#### [Work instructions]
From the line containing "red bowl: 4 -> 2" down to the final line of the entries below, return each line exactly and drop the pictures.

#### [The data]

════════════════

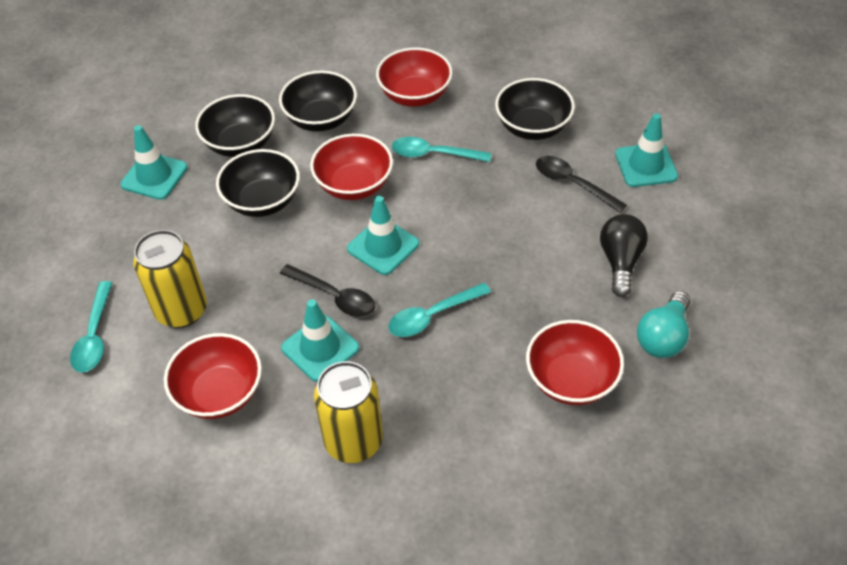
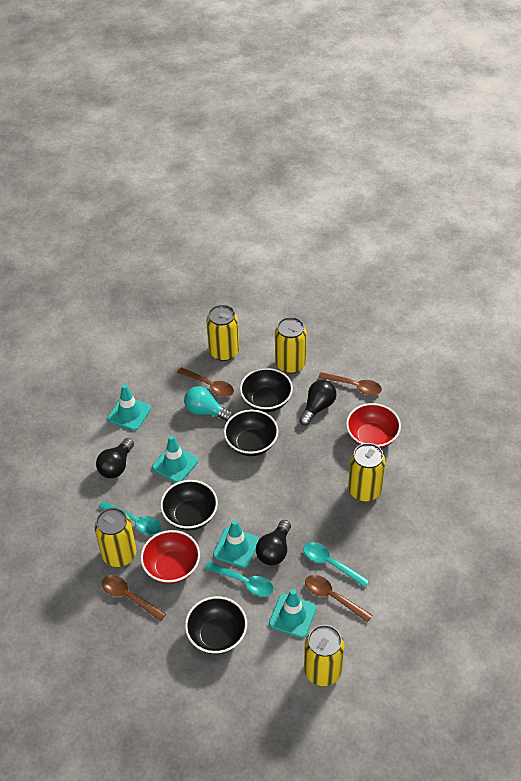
black light bulb: 1 -> 3
black spoon: 2 -> 0
brown spoon: 0 -> 4
red bowl: 4 -> 2
yellow can: 2 -> 5

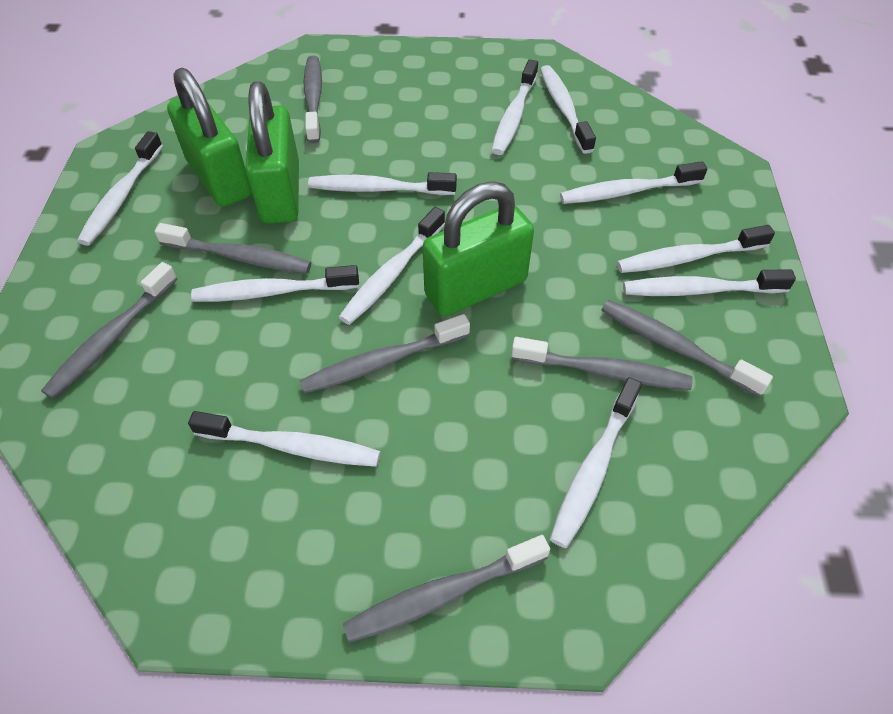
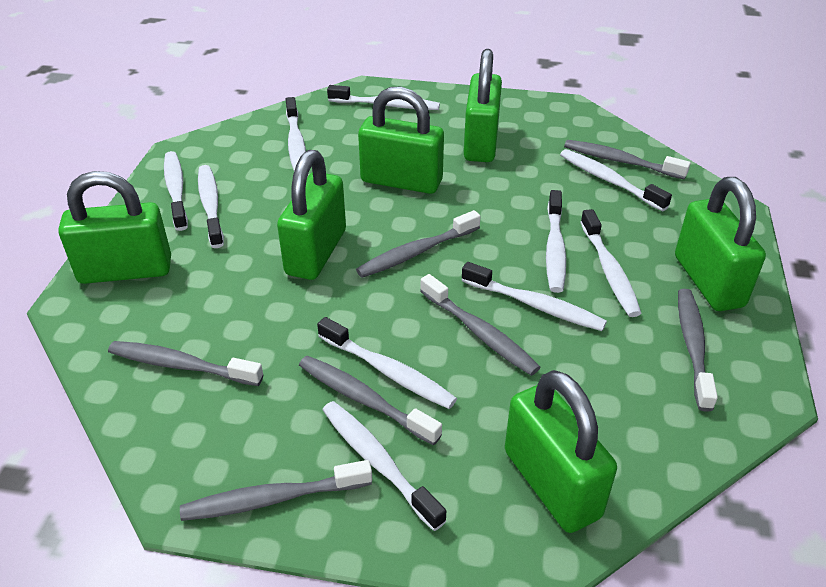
green padlock: 3 -> 6
white toothbrush: 11 -> 10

════════════════

#### [Result for this task]
red bowl: 4 -> 2
yellow can: 2 -> 5

green padlock: 3 -> 6
white toothbrush: 11 -> 10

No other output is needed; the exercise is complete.